▸ **PROBLEM REQUIREMENTS**: Express every line in the records below as a JSON list of strings, one string per line, with blank lines and the picture lines left out.

▸ **INFORMATION SHOWN**:

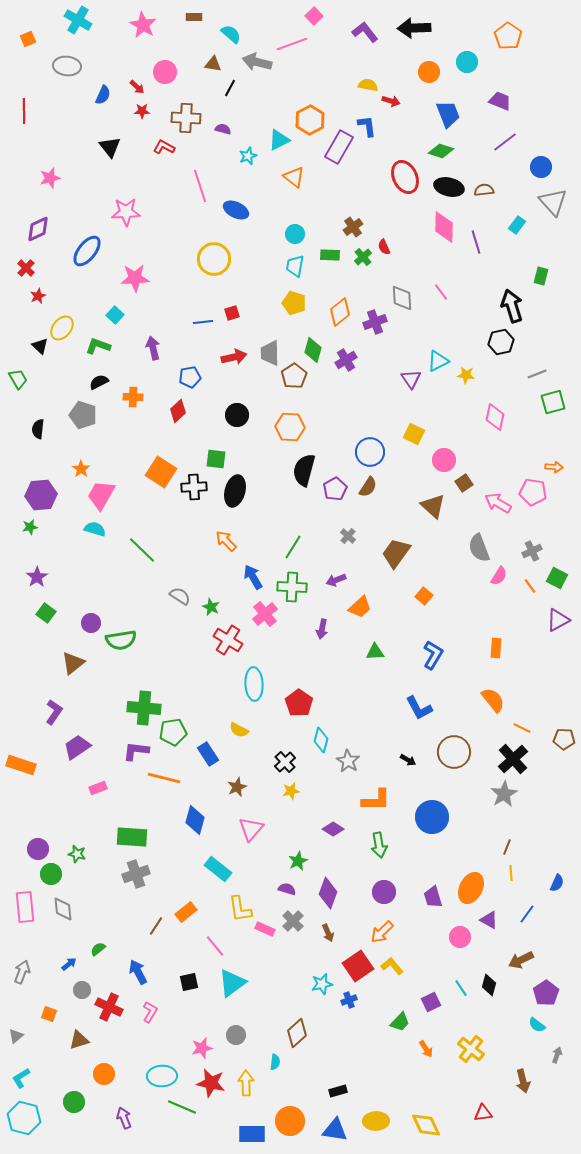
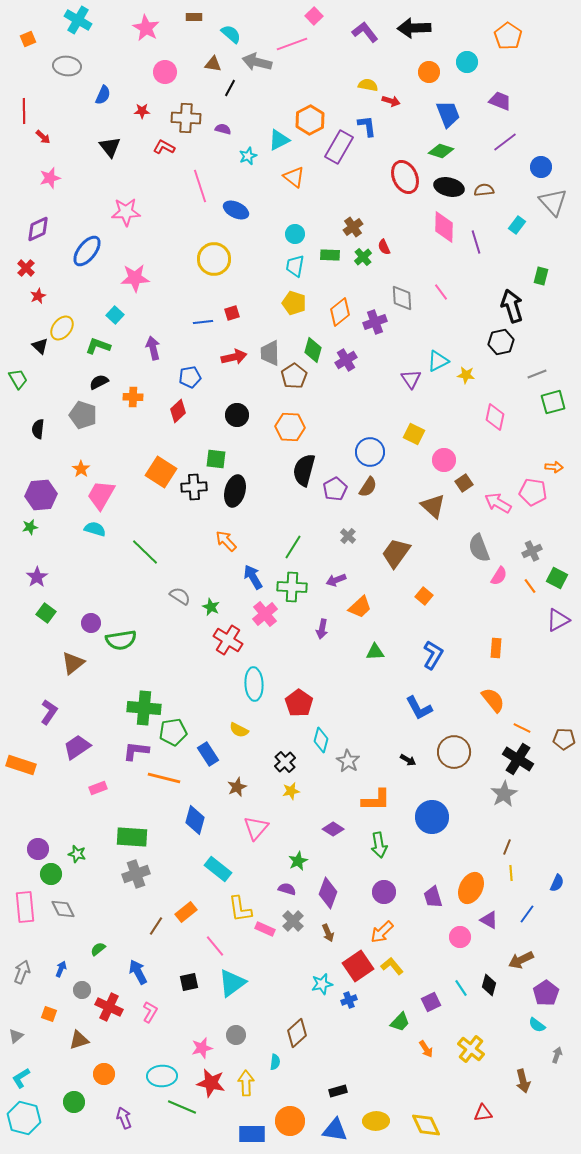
pink star at (143, 25): moved 3 px right, 3 px down
red arrow at (137, 87): moved 94 px left, 50 px down
green line at (142, 550): moved 3 px right, 2 px down
purple L-shape at (54, 712): moved 5 px left
black cross at (513, 759): moved 5 px right; rotated 16 degrees counterclockwise
pink triangle at (251, 829): moved 5 px right, 1 px up
gray diamond at (63, 909): rotated 20 degrees counterclockwise
blue arrow at (69, 964): moved 8 px left, 5 px down; rotated 28 degrees counterclockwise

▸ **TASK ANSWER**:
[
  "pink star at (143, 25): moved 3 px right, 3 px down",
  "red arrow at (137, 87): moved 94 px left, 50 px down",
  "green line at (142, 550): moved 3 px right, 2 px down",
  "purple L-shape at (54, 712): moved 5 px left",
  "black cross at (513, 759): moved 5 px right; rotated 16 degrees counterclockwise",
  "pink triangle at (251, 829): moved 5 px right, 1 px up",
  "gray diamond at (63, 909): rotated 20 degrees counterclockwise",
  "blue arrow at (69, 964): moved 8 px left, 5 px down; rotated 28 degrees counterclockwise"
]